Work to be completed: Filter the lines below, keeping each one that holds "DGND".

(Recorded data)
#####
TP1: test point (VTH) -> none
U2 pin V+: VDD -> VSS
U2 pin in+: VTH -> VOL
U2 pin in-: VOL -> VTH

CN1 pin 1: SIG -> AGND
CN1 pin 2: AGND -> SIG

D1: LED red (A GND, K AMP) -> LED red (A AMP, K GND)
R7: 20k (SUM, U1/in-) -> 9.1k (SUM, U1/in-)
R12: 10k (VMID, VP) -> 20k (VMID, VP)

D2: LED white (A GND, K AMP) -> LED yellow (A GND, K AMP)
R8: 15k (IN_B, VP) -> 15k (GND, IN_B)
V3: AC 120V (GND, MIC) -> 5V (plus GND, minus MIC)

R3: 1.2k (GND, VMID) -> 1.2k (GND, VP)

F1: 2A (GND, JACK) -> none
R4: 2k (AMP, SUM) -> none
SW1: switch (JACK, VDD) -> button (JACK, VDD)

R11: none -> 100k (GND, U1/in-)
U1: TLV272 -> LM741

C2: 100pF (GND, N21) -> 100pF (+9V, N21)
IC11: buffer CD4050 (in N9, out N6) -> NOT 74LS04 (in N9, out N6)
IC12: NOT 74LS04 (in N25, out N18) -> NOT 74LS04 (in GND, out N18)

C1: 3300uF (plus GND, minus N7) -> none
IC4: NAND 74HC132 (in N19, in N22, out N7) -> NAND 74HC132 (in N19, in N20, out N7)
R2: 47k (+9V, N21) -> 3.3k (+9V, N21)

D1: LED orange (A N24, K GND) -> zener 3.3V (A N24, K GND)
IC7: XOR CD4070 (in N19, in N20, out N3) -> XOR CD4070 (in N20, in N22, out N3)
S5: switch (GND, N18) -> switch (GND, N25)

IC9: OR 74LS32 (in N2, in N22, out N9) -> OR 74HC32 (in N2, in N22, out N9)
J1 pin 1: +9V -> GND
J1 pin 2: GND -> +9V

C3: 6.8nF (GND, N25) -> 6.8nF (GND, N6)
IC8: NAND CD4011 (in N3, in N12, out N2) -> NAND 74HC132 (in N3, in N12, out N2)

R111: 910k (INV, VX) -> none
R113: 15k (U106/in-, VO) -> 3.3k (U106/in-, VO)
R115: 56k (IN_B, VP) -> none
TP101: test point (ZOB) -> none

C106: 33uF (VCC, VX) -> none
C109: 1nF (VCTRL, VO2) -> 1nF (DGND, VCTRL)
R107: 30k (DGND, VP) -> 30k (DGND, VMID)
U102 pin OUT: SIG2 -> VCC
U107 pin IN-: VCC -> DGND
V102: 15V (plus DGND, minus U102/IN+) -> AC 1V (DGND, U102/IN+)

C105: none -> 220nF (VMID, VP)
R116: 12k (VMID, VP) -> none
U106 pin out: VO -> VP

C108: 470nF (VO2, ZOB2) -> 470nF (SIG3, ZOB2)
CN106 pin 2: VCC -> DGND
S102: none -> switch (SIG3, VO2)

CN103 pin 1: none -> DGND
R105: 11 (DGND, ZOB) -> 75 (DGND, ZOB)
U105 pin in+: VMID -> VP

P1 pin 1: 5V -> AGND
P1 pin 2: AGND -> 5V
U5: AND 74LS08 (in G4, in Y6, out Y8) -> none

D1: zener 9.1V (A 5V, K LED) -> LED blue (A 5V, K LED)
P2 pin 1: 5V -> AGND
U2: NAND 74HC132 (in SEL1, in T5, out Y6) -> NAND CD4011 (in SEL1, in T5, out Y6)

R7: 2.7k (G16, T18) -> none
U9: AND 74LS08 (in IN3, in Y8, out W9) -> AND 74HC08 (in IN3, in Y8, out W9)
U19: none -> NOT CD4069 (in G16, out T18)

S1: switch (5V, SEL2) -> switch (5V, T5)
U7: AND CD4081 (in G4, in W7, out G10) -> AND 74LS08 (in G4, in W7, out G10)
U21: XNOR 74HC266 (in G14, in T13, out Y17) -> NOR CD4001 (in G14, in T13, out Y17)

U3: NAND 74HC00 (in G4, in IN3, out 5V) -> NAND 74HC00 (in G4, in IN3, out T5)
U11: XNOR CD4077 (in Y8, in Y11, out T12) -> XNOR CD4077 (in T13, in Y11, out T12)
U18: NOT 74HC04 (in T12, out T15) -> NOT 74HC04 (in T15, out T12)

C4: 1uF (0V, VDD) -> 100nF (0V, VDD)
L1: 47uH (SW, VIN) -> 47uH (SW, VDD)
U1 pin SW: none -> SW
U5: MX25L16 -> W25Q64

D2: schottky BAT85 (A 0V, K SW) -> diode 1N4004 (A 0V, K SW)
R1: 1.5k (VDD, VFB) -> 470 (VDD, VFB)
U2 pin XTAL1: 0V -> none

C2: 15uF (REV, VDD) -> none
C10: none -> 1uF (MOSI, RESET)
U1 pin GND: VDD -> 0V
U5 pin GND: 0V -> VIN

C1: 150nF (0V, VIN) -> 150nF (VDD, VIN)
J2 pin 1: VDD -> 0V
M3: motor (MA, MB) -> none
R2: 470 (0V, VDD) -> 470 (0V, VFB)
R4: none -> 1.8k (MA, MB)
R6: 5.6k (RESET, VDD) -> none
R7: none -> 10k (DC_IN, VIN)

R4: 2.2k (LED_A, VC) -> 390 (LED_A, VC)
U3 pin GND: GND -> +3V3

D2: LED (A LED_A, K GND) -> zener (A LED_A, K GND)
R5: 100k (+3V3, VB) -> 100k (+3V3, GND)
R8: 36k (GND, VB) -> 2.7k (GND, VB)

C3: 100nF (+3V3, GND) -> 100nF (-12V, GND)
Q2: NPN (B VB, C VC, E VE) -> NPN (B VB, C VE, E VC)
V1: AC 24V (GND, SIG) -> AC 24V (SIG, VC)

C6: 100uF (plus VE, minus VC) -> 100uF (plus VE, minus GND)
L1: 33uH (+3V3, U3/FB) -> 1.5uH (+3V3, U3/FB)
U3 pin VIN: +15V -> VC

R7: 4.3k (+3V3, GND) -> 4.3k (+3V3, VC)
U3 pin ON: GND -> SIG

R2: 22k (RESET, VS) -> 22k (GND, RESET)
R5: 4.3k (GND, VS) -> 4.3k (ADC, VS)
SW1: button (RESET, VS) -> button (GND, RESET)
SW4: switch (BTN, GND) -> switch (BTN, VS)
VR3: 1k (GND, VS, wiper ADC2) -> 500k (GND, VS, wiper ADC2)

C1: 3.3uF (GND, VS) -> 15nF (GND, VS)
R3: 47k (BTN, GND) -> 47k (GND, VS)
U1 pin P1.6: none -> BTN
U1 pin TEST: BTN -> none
#####
Your response:
C109: 1nF (VCTRL, VO2) -> 1nF (DGND, VCTRL)
R107: 30k (DGND, VP) -> 30k (DGND, VMID)
U107 pin IN-: VCC -> DGND
V102: 15V (plus DGND, minus U102/IN+) -> AC 1V (DGND, U102/IN+)
CN106 pin 2: VCC -> DGND
CN103 pin 1: none -> DGND
R105: 11 (DGND, ZOB) -> 75 (DGND, ZOB)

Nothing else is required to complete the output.